> [TASK DIRECTIONS]:
Lines before the one containing "(773, 641) = (445, 52): purple" are not wanted. Transcribe that line and all after it exactly, to the end of the entries.

> [DATA SUPPLIED]:
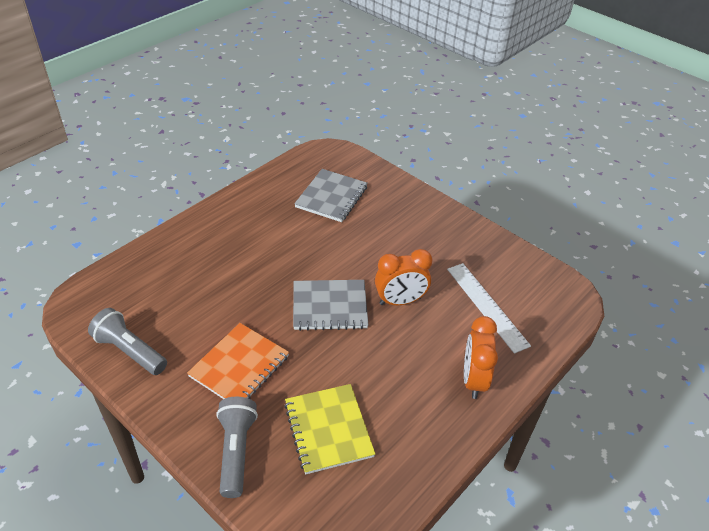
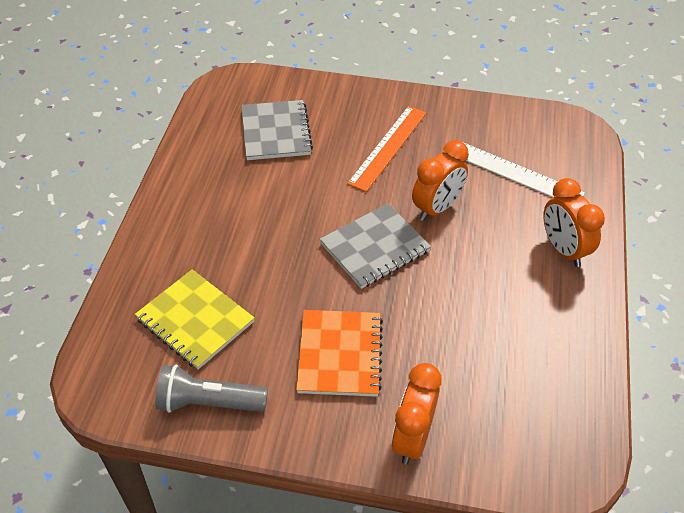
camera: 30 degrees left, 5 degrees up
(236, 451) = (412, 438): grey flashlight -> orange clock
(328, 429) = (478, 367): yellow notebook -> yellow notebook (195, 320)
(402, 242) = (388, 147): none -> orange ruler

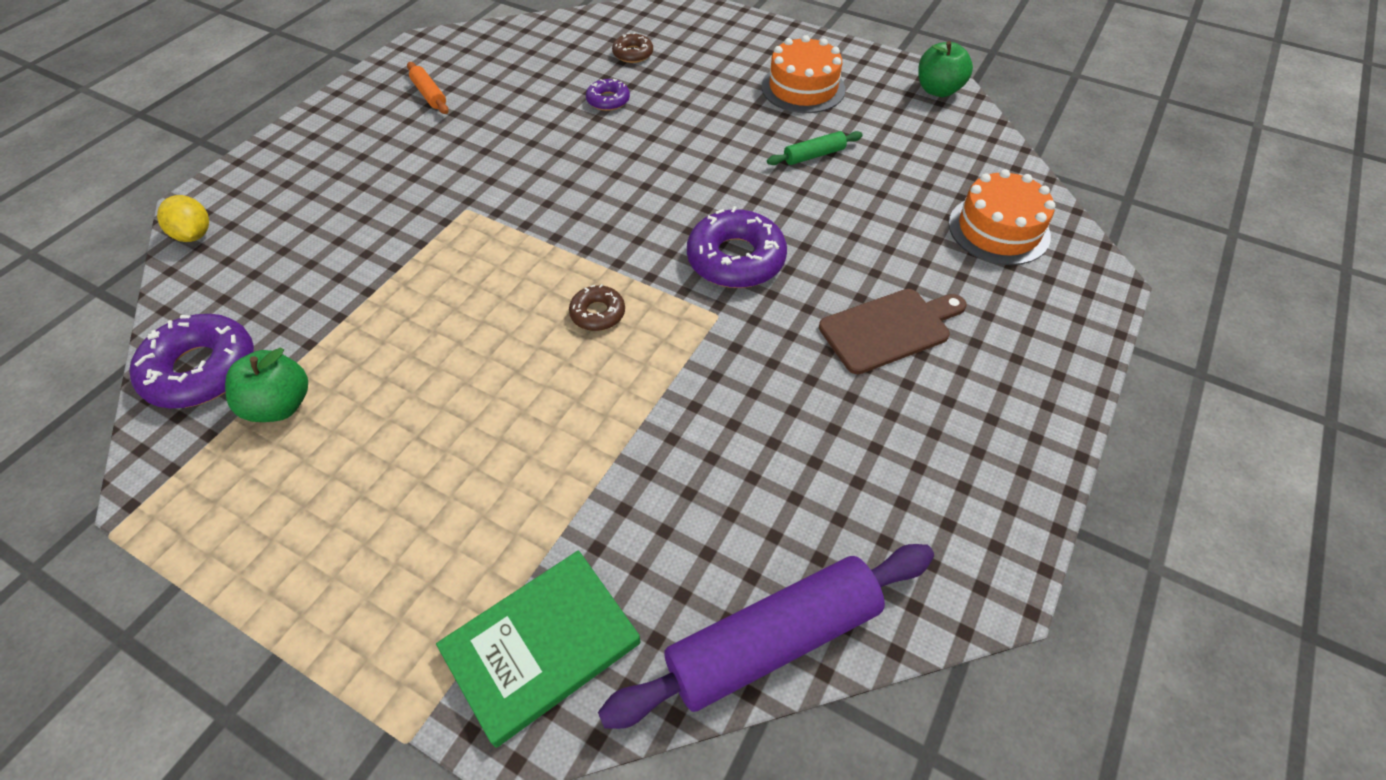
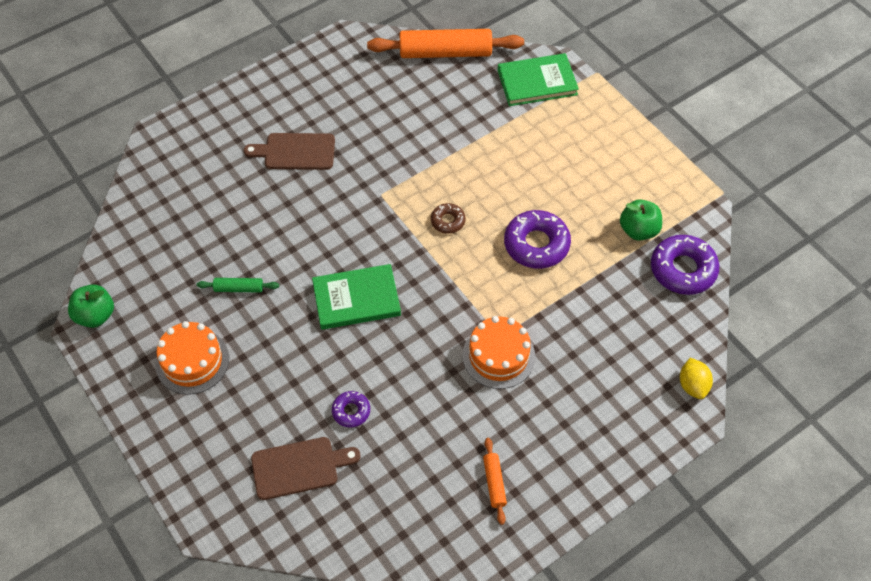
camera: 155 degrees left, 5 degrees up
(633, 54) = (299, 467): brown donut -> brown cutting board
(667, 188) = (356, 299): none -> green book
(736, 259) = (347, 226): purple donut -> purple donut (536, 244)
(773, 641) = (445, 52): purple rolling pin -> orange rolling pin
(998, 229) = (178, 185): orange cake -> orange cake (498, 356)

> [EXERCISE ANSWER]:
(773, 641) = (445, 52): purple rolling pin -> orange rolling pin
(998, 229) = (178, 185): orange cake -> orange cake (498, 356)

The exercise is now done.